_The data_:

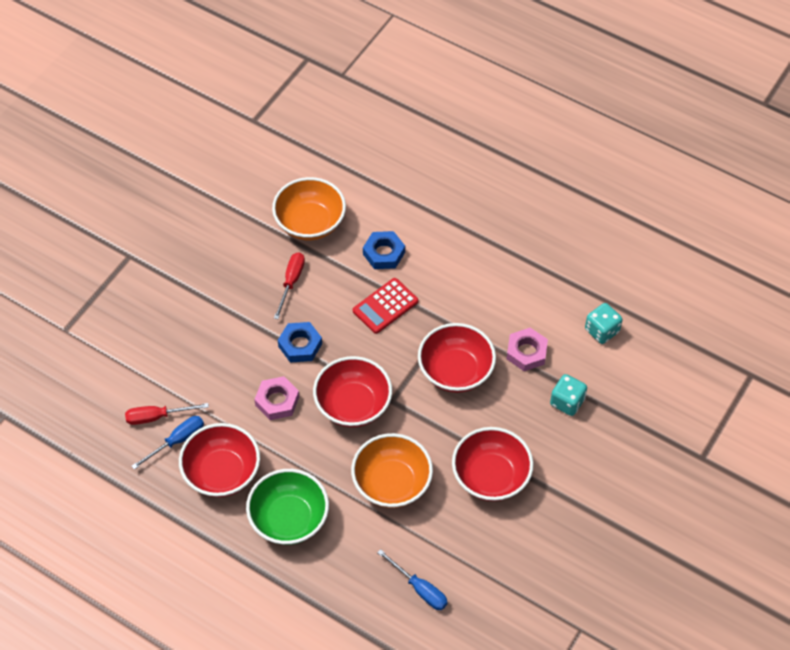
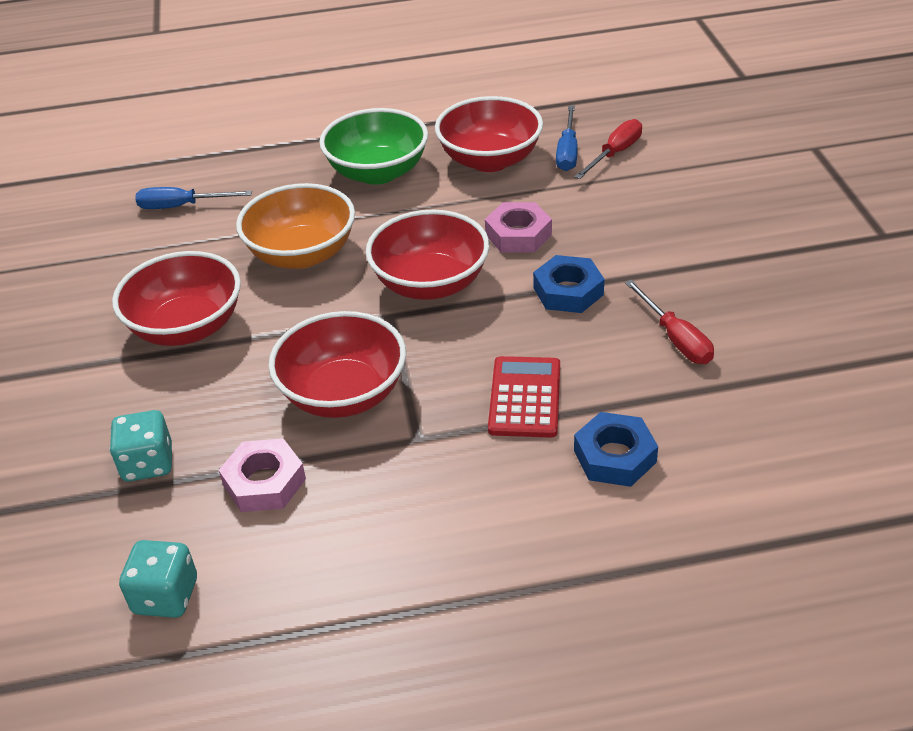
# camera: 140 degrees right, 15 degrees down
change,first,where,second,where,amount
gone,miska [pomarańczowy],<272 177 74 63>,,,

_What you are asked to do_: Give back the entire listing verbatim, without the pictures.

_Exercise response_:
# camera: 140 degrees right, 15 degrees down
change,first,where,second,where,amount
gone,miska [pomarańczowy],<272 177 74 63>,,,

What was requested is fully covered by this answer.